▶ WHAT YOU SHOULD DO
Reproduce the data that follows character for character, but omit its pictures.

▶ SOURCE DATA
BEGIN

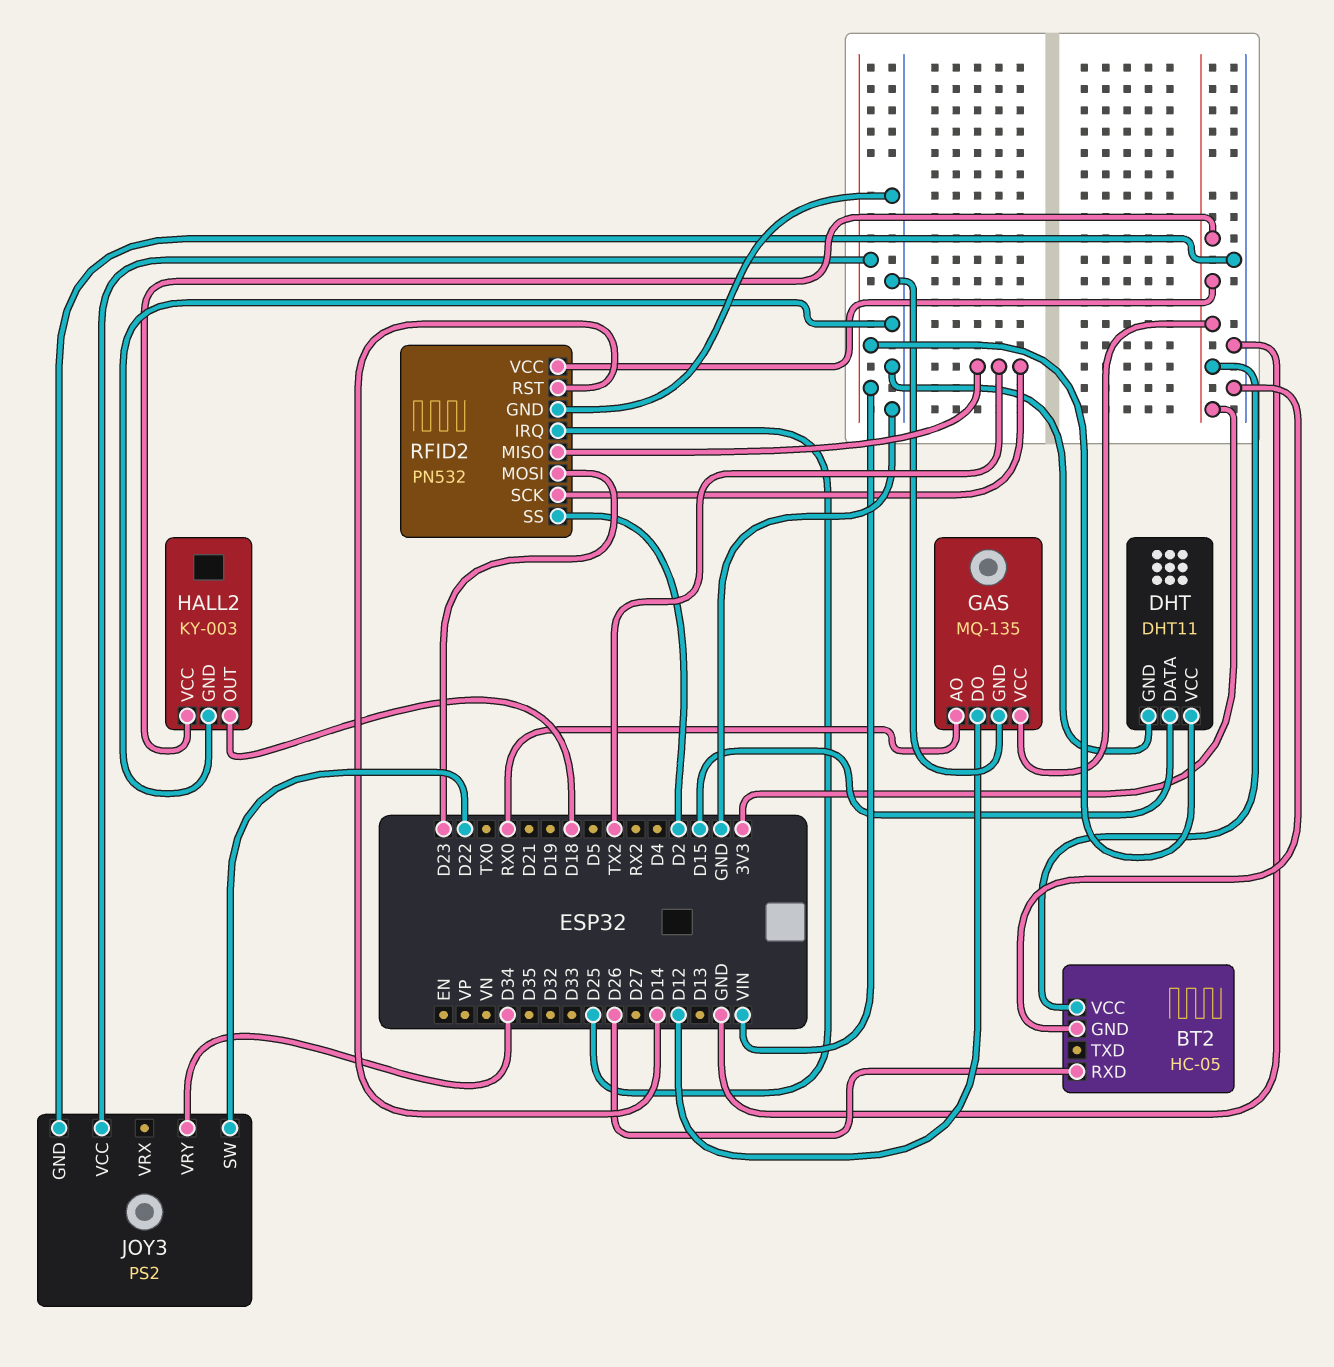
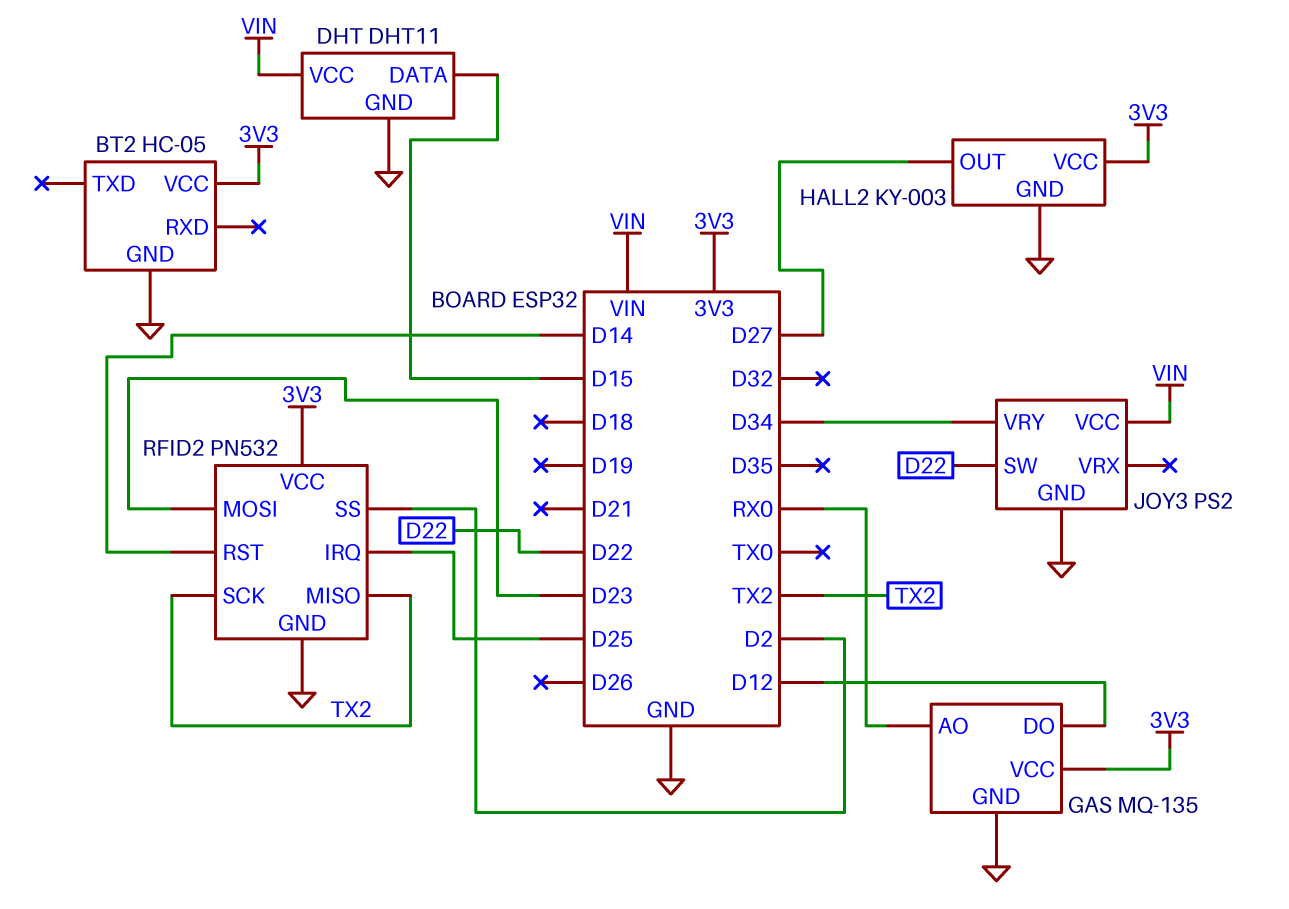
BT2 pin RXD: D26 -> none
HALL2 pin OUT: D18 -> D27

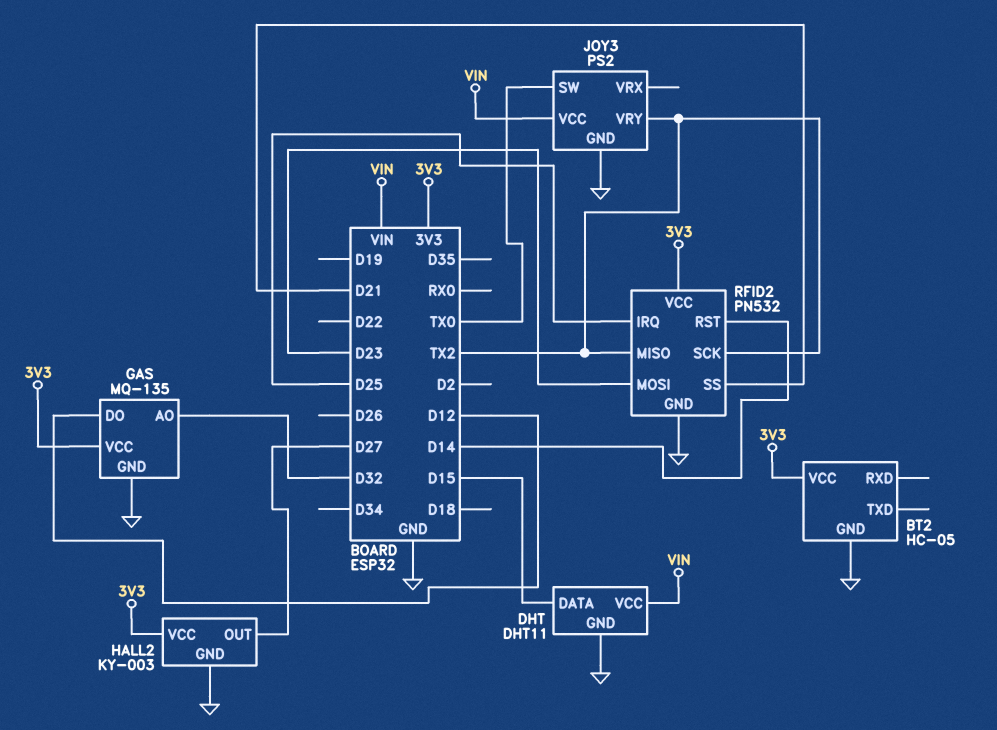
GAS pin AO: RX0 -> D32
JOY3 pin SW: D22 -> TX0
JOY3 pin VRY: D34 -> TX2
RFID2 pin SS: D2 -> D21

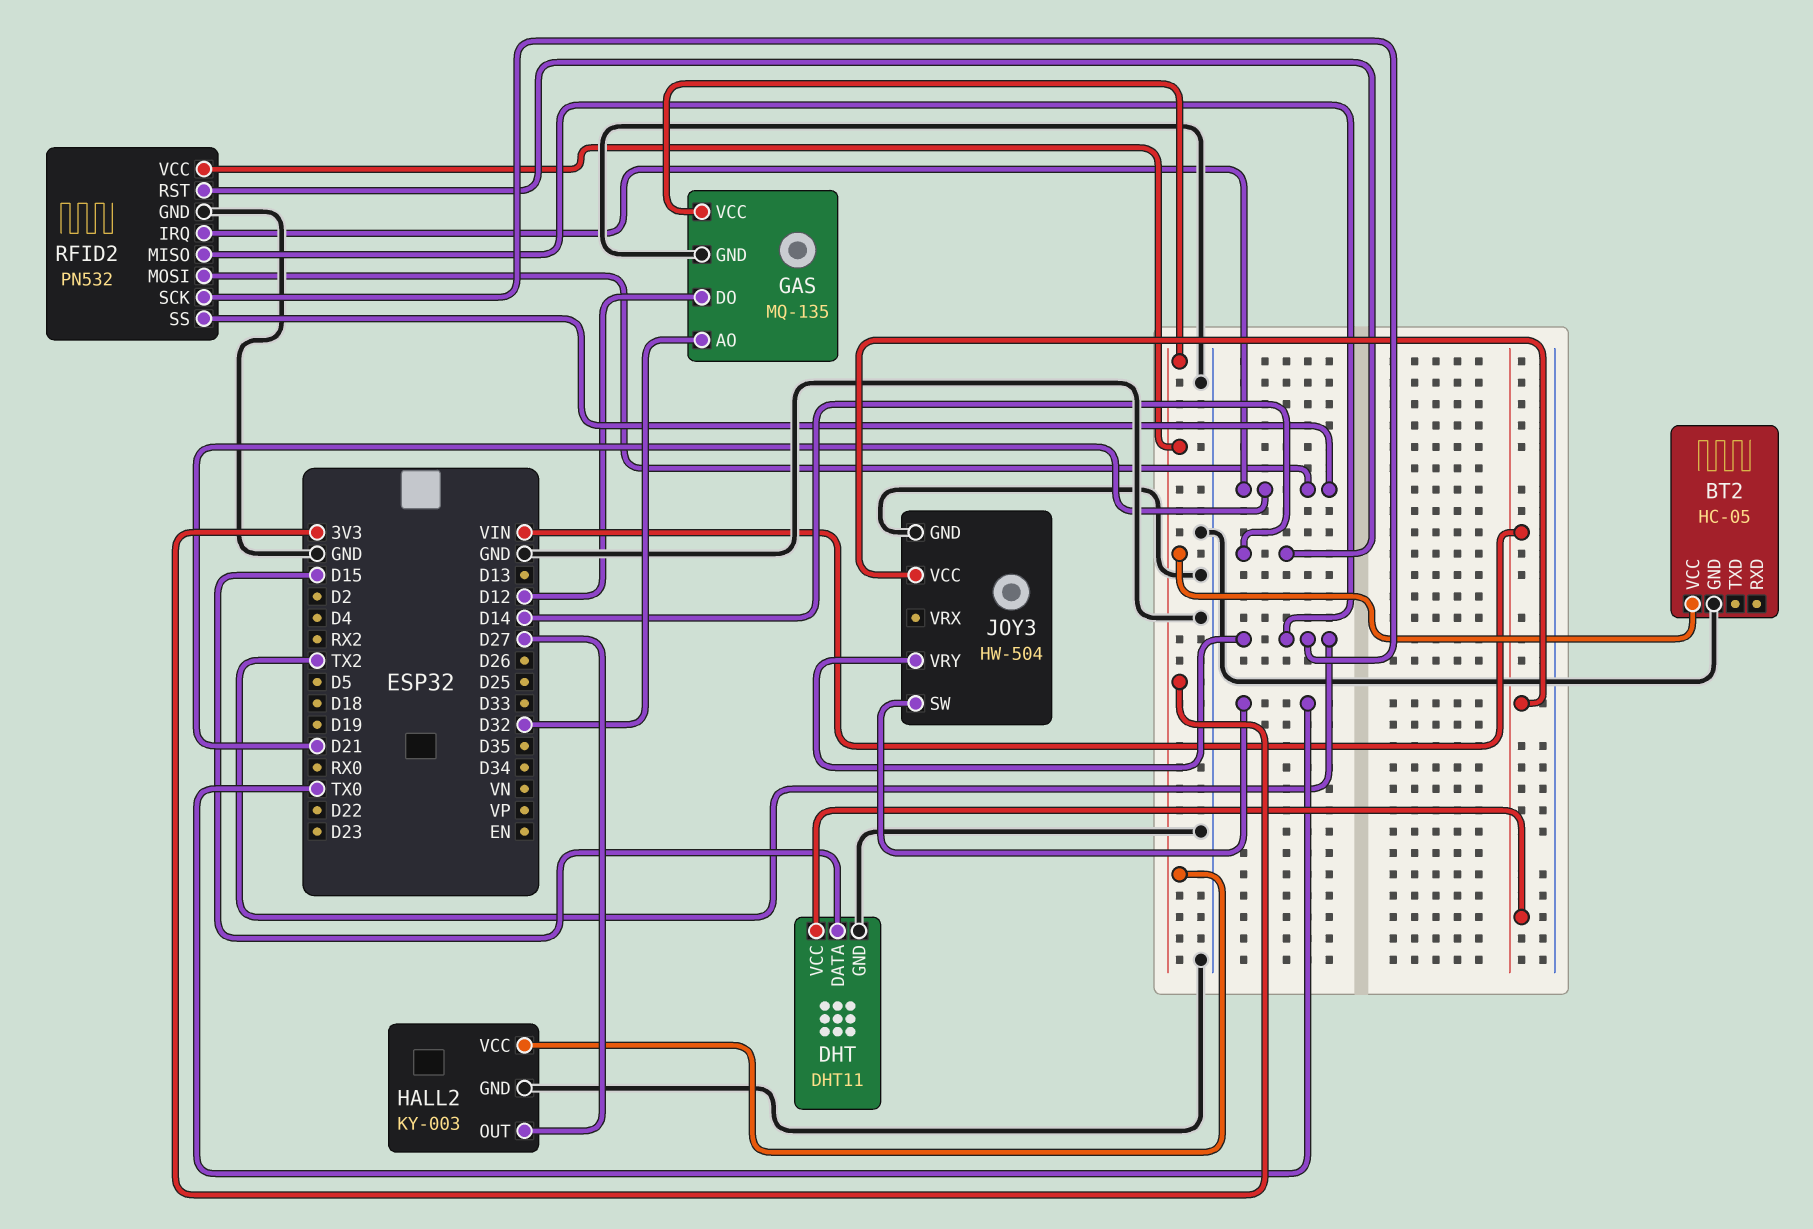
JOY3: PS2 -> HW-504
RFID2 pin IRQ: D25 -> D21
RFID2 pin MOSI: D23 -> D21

END

▶ ANSWER BELOW
BT2 pin RXD: D26 -> none
HALL2 pin OUT: D18 -> D27

GAS pin AO: RX0 -> D32
JOY3 pin SW: D22 -> TX0
JOY3 pin VRY: D34 -> TX2
RFID2 pin SS: D2 -> D21

JOY3: PS2 -> HW-504
RFID2 pin IRQ: D25 -> D21
RFID2 pin MOSI: D23 -> D21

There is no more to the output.